**Goal**
Reproduce verbatim everything from the line containing "visor [134, 1107]" down to the end of the material, including both of those ends.

**Data provided**
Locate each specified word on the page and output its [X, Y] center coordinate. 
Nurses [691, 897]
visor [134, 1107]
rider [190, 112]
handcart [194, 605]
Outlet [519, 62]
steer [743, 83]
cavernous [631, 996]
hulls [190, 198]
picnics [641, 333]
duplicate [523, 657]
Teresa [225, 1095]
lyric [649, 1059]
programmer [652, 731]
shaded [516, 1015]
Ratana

**Response to the task**
visor [134, 1107]
rider [190, 112]
handcart [194, 605]
Outlet [519, 62]
steer [743, 83]
cavernous [631, 996]
hulls [190, 198]
picnics [641, 333]
duplicate [523, 657]
Teresa [225, 1095]
lyric [649, 1059]
programmer [652, 731]
shaded [516, 1015]
Ratana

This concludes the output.